● **DATASET EXCERPTS**:
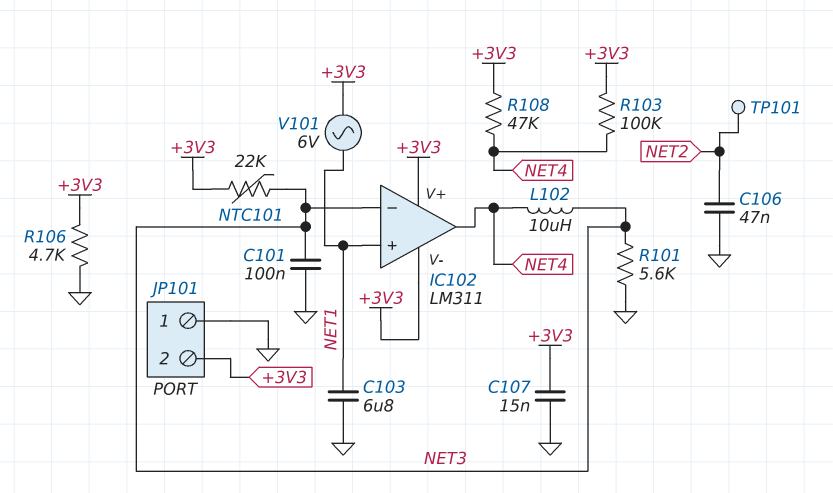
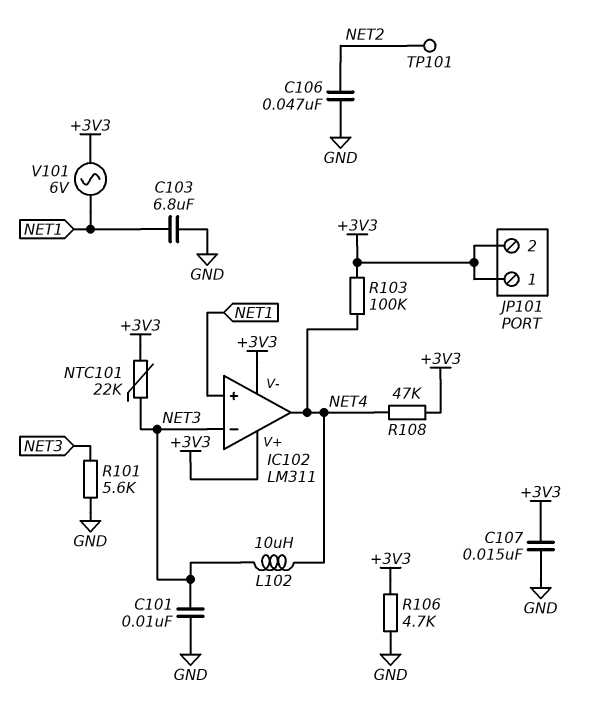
C101: 100nF (GND, NET3) -> 10nF (GND, NET3)
JP101 pin 1: GND -> +3V3

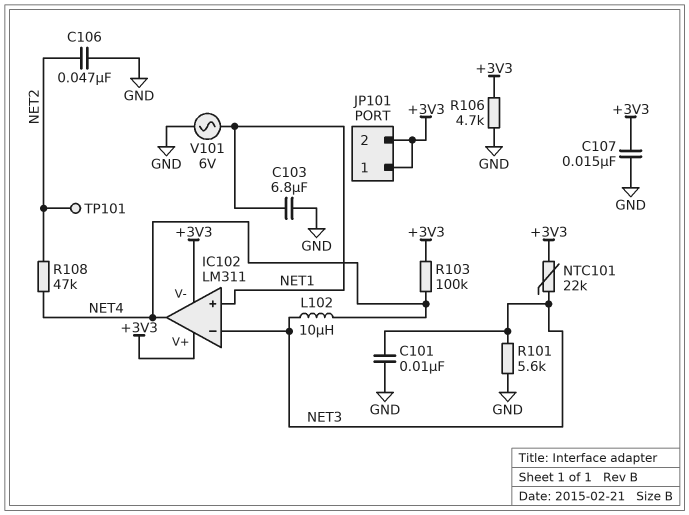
R108: 47k (+3V3, NET4) -> 47k (NET2, NET4)
V101: AC 6V (+3V3, NET1) -> AC 6V (GND, NET1)

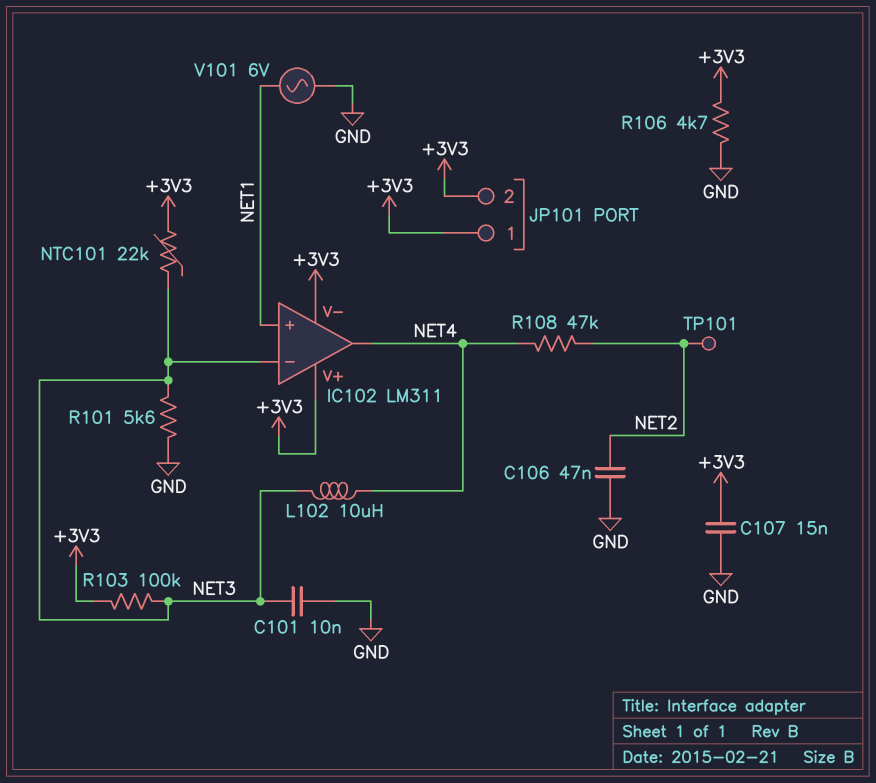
C103: 6.8uF (GND, NET1) -> none
R103: 100k (+3V3, NET4) -> 100k (+3V3, NET3)

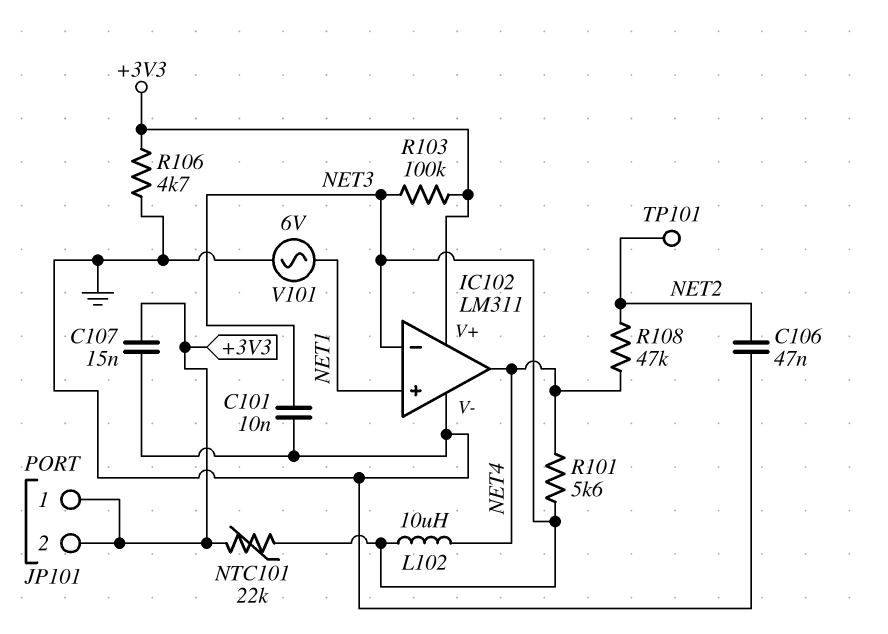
IC102 pin V-: +3V3 -> GND
R101: 5.6k (GND, NET3) -> 5.6k (NET3, NET4)

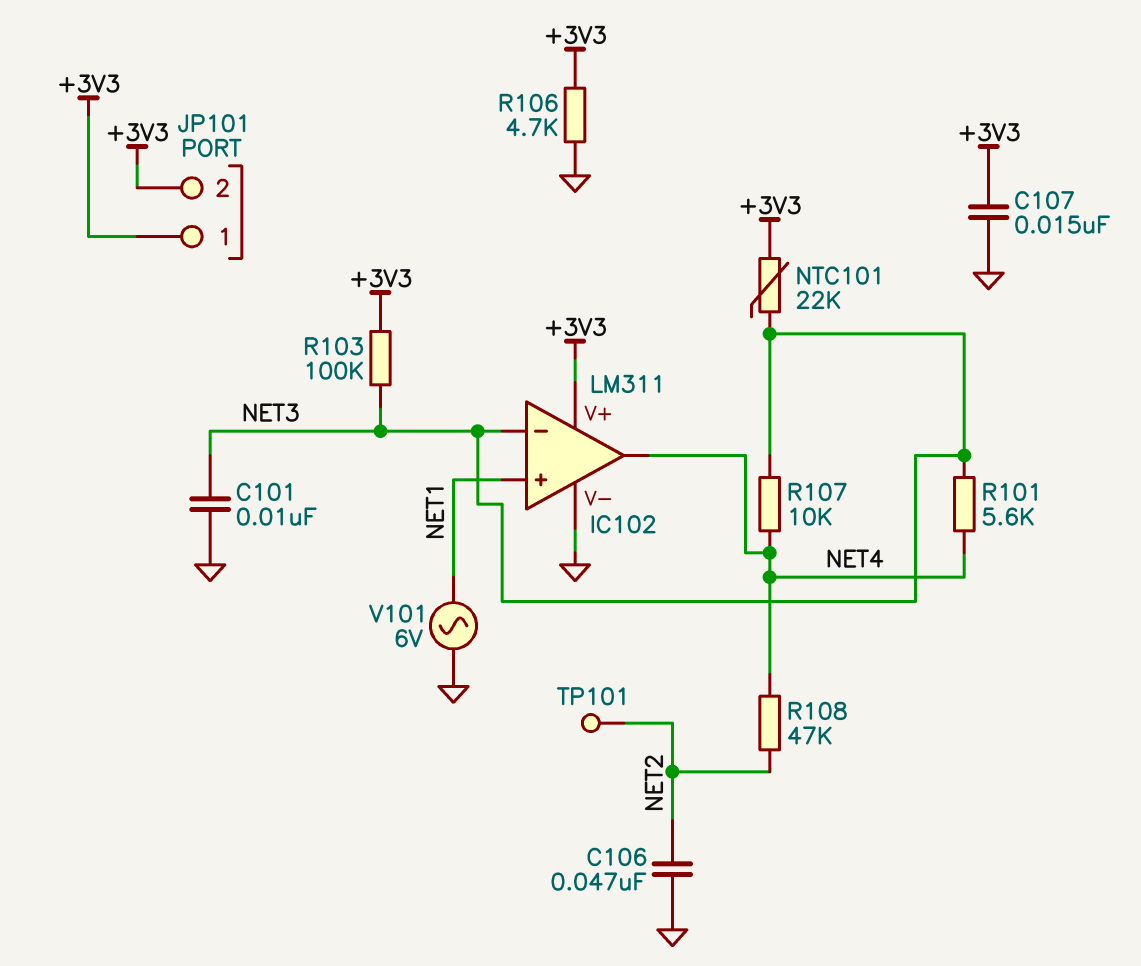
L102: 10uH (NET3, NET4) -> none
R107: none -> 10k (NET3, NET4)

● **EXERCISE AIM**: Only the lines from the one containing "R103: 100k (+3V3, NET4) -> 100k (+3V3, NET3)" through the last line of the entries belong in the answer, given again exactly. Images stay out.

● **RESULT OF THIS TASK**:
R103: 100k (+3V3, NET4) -> 100k (+3V3, NET3)

IC102 pin V-: +3V3 -> GND
R101: 5.6k (GND, NET3) -> 5.6k (NET3, NET4)

L102: 10uH (NET3, NET4) -> none
R107: none -> 10k (NET3, NET4)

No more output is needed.